(Stored records)
--------------------------------------------------
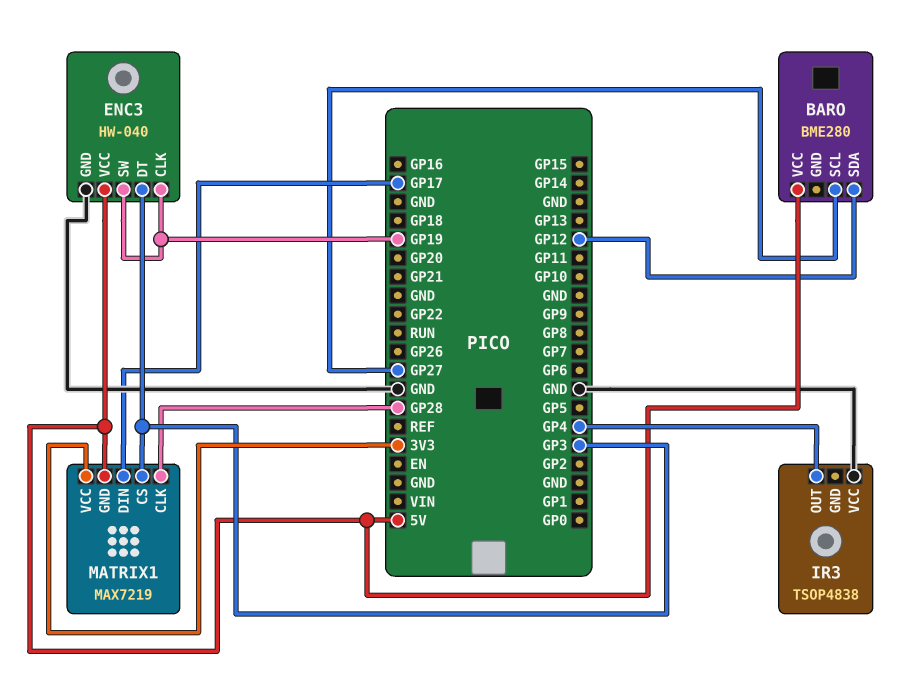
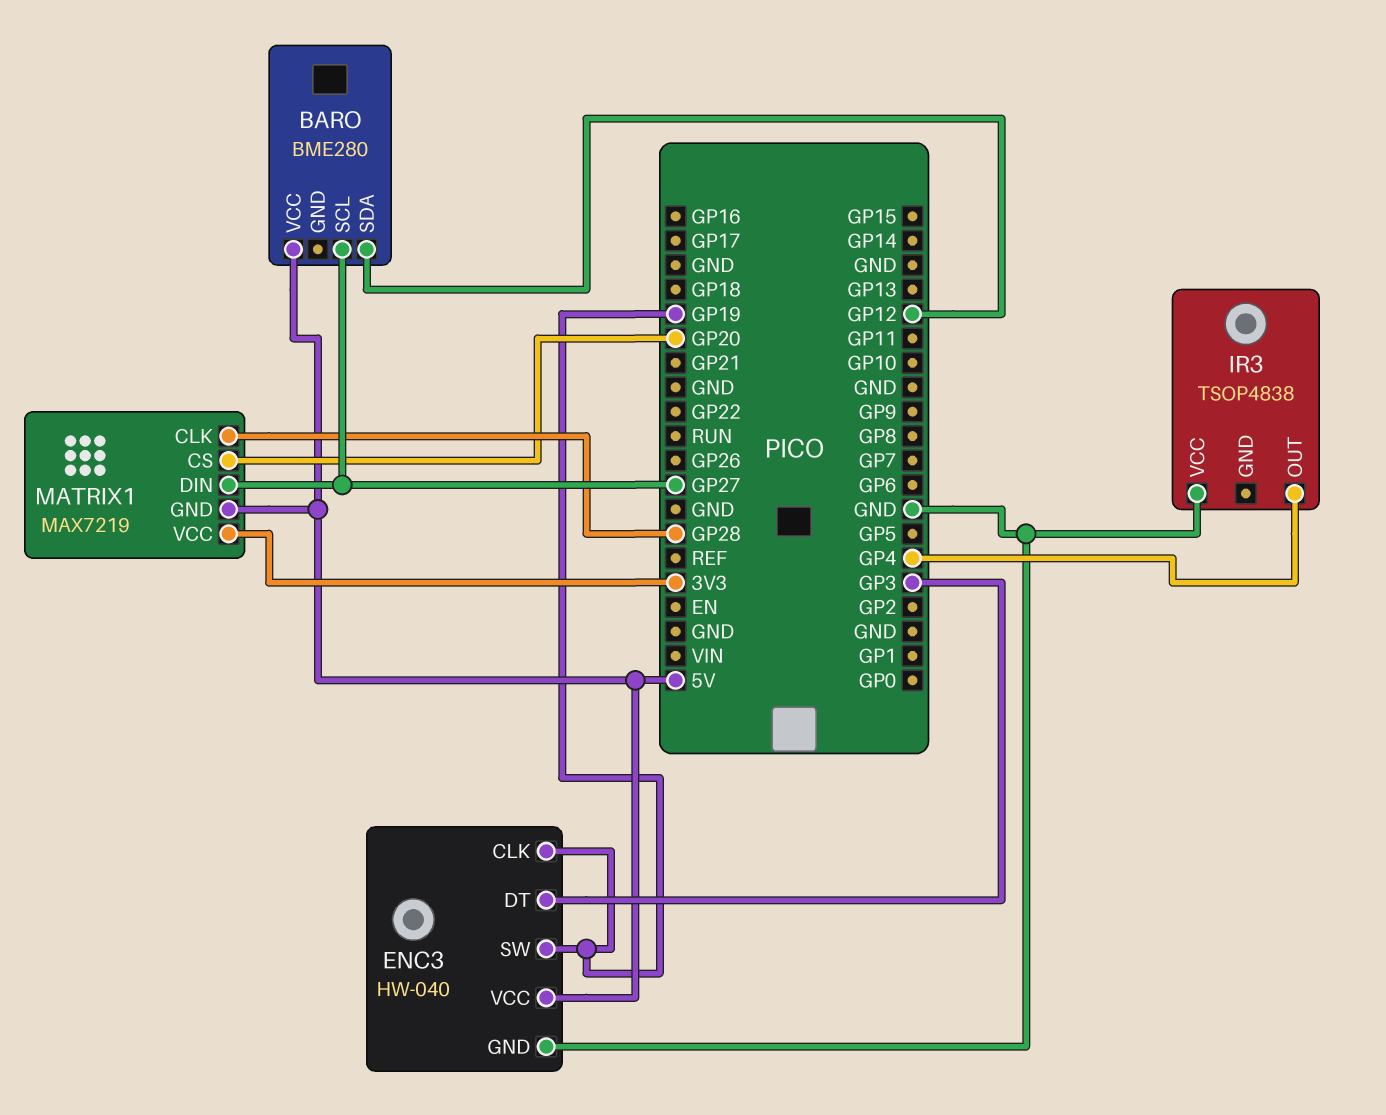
MATRIX1 pin CS: GP3 -> GP20
MATRIX1 pin DIN: GP17 -> GP27

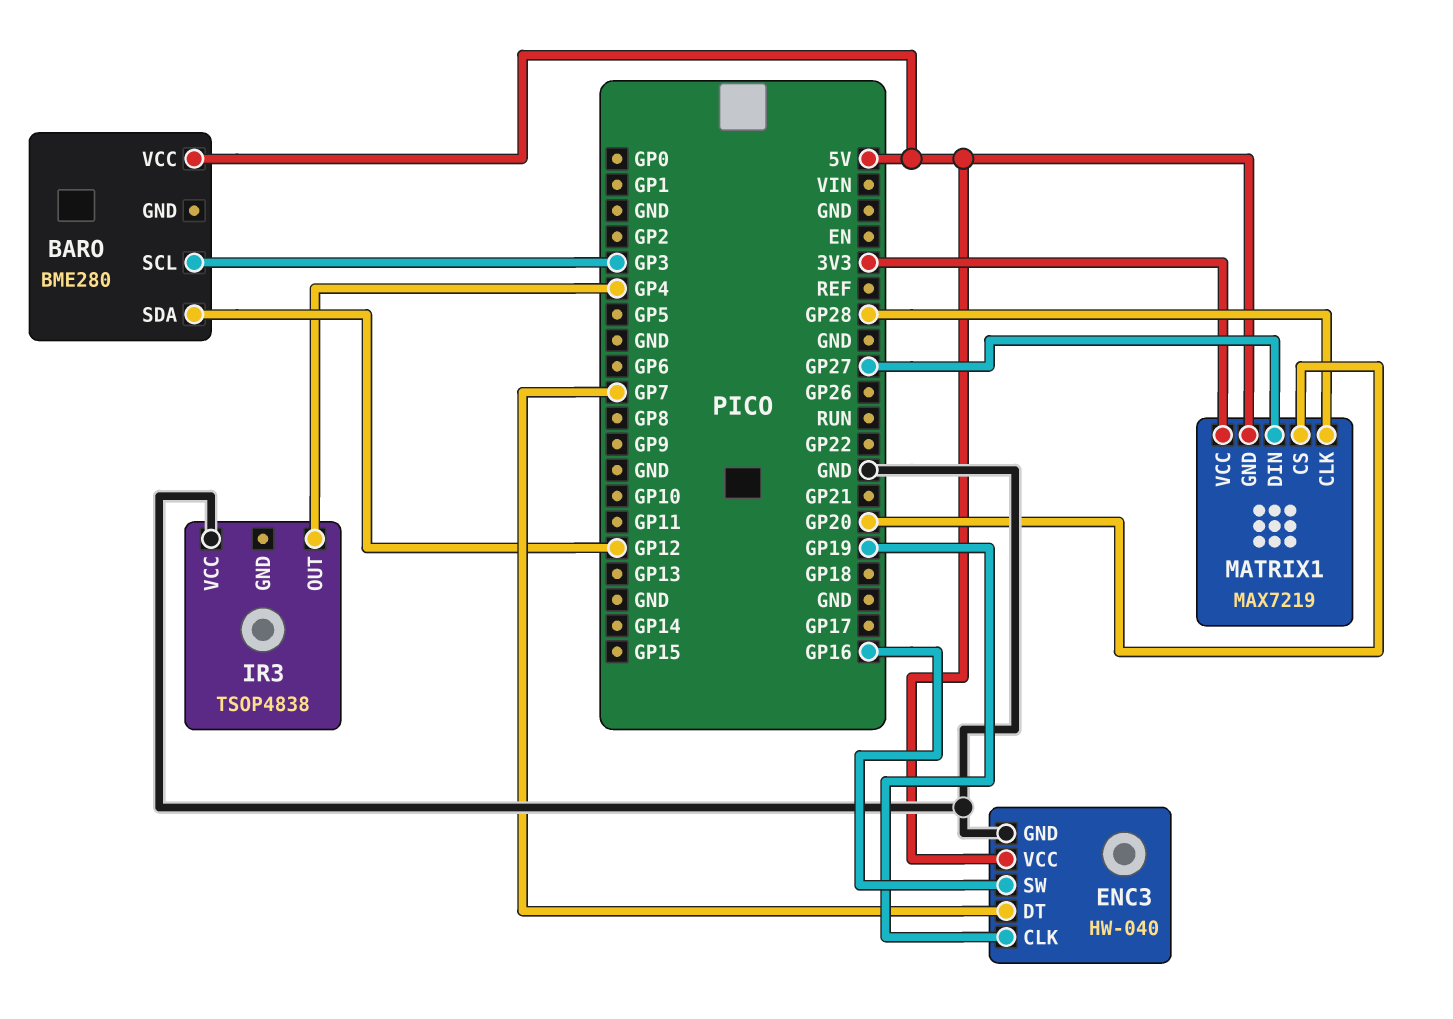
BARO pin SCL: GP27 -> GP3
ENC3 pin DT: GP3 -> GP7
ENC3 pin SW: GP19 -> GP16

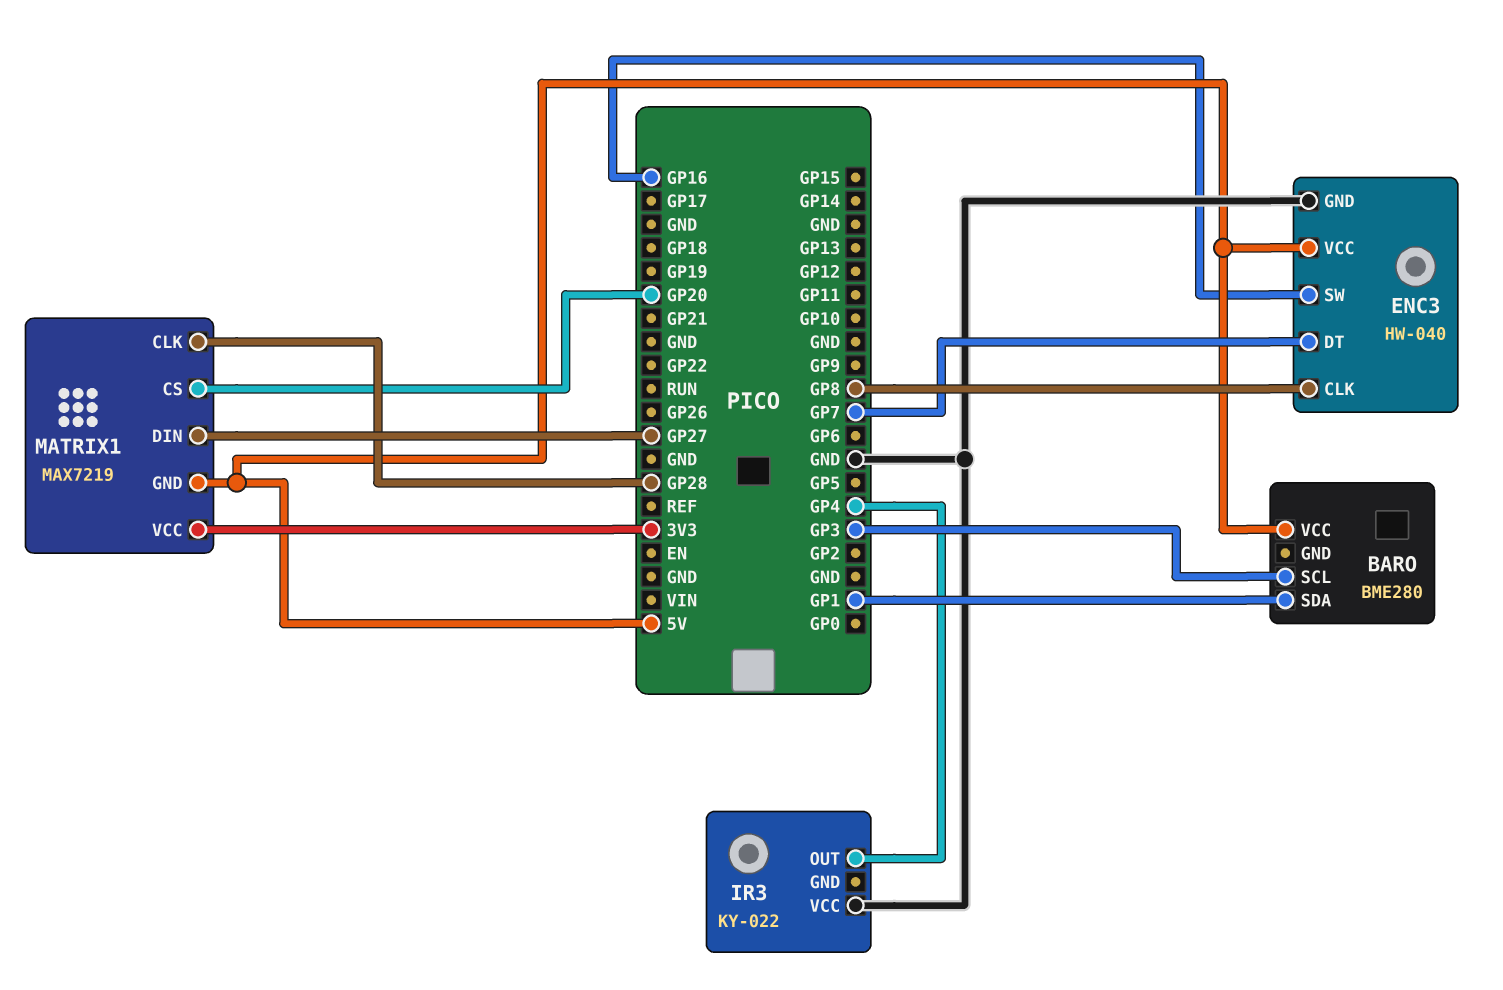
BARO pin SDA: GP12 -> GP1
ENC3 pin CLK: GP19 -> GP8
IR3: TSOP4838 -> KY-022

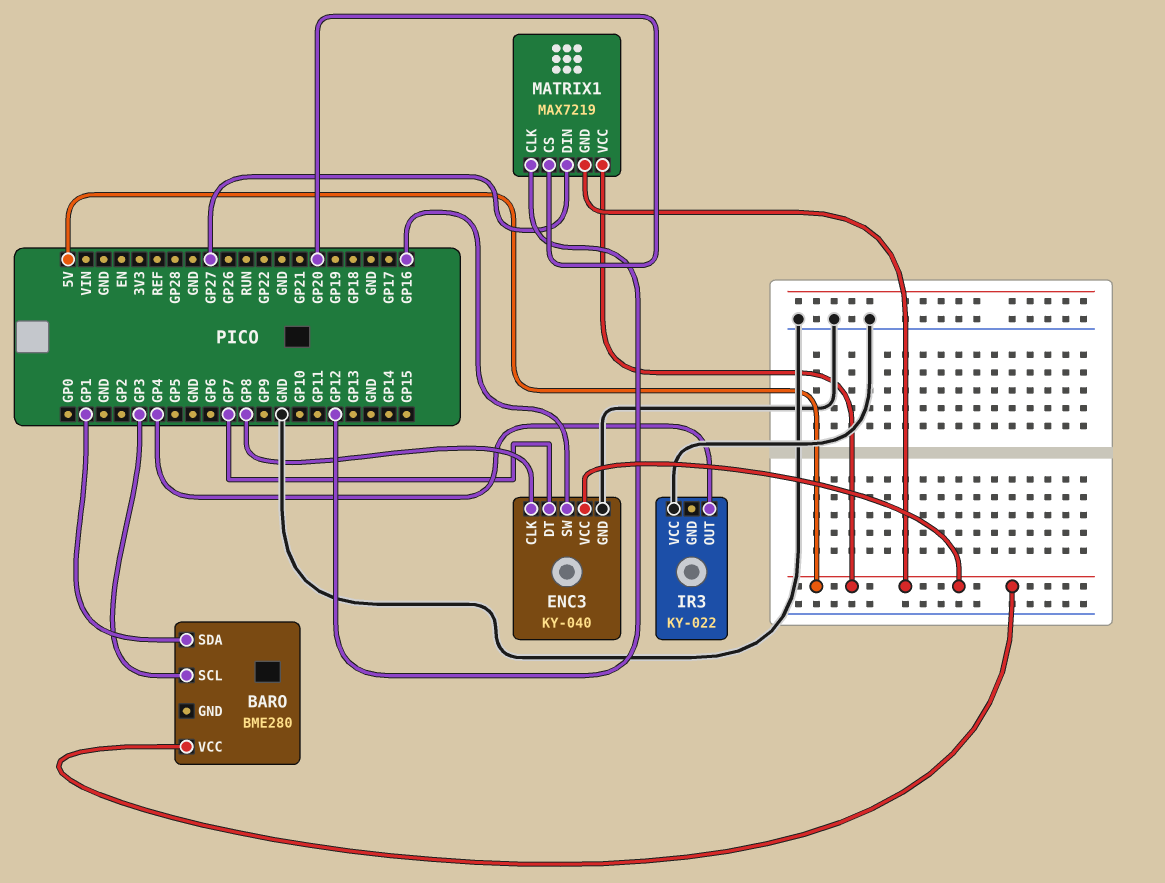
ENC3: HW-040 -> KY-040
MATRIX1 pin CLK: GP28 -> GP12
MATRIX1 pin VCC: 3V3 -> 5V

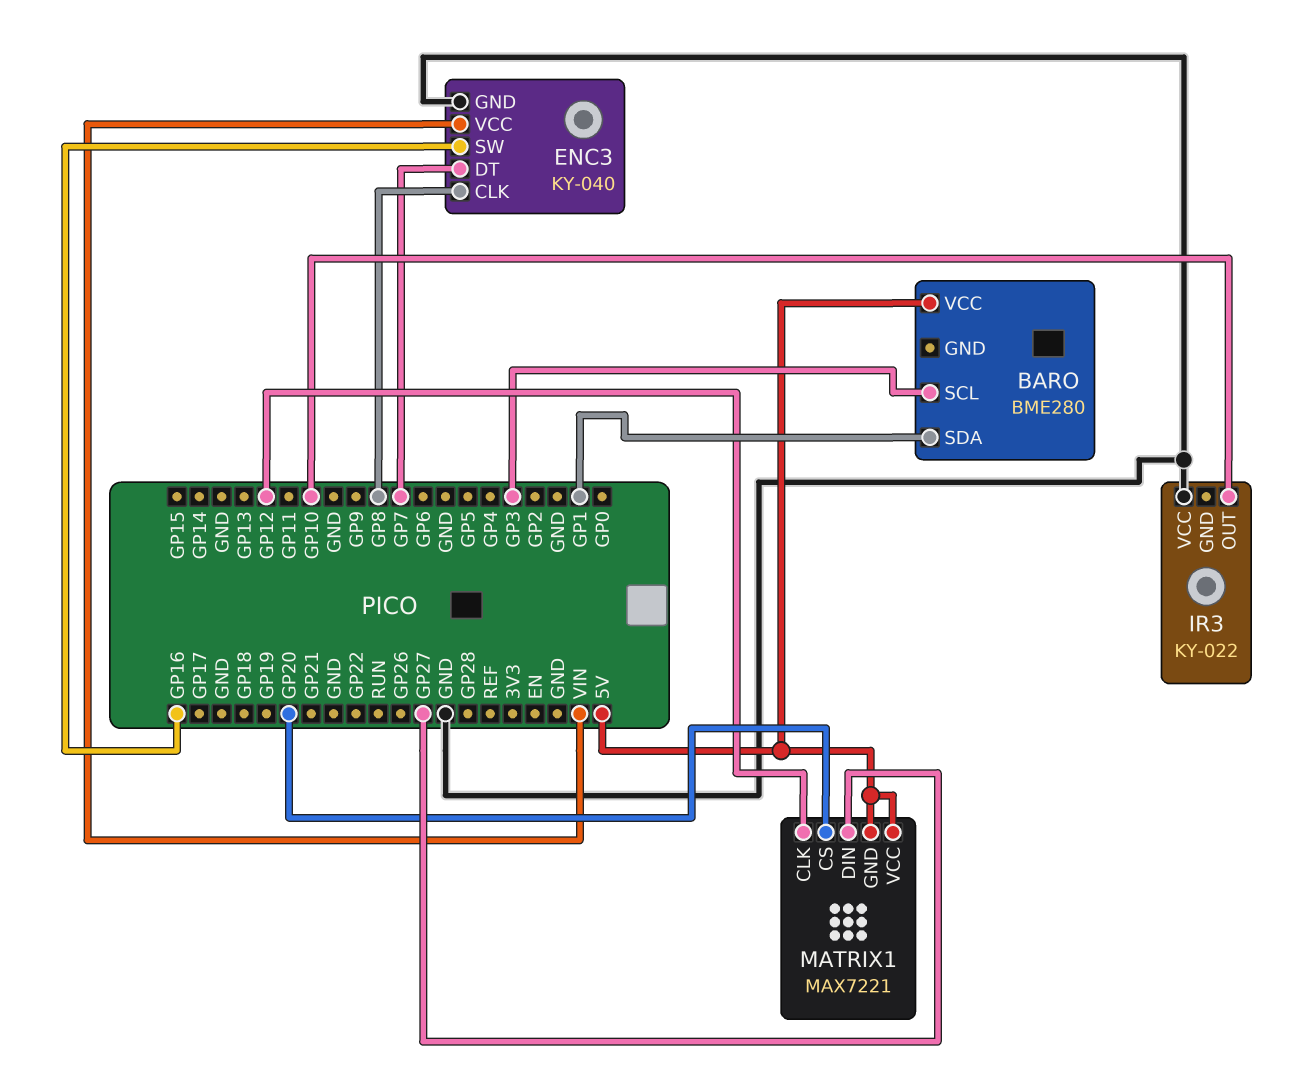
ENC3 pin VCC: 5V -> VIN
IR3 pin OUT: GP4 -> GP10
MATRIX1: MAX7219 -> MAX7221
--------------------------------------------------
What this task involves —
What is needed is an exact repetition of every line from the line with "ENC3 pin SW: GP19 -> GP16" to the end of the data above, both ends included, with no pictures.

Exercise answer —
ENC3 pin SW: GP19 -> GP16

BARO pin SDA: GP12 -> GP1
ENC3 pin CLK: GP19 -> GP8
IR3: TSOP4838 -> KY-022

ENC3: HW-040 -> KY-040
MATRIX1 pin CLK: GP28 -> GP12
MATRIX1 pin VCC: 3V3 -> 5V

ENC3 pin VCC: 5V -> VIN
IR3 pin OUT: GP4 -> GP10
MATRIX1: MAX7219 -> MAX7221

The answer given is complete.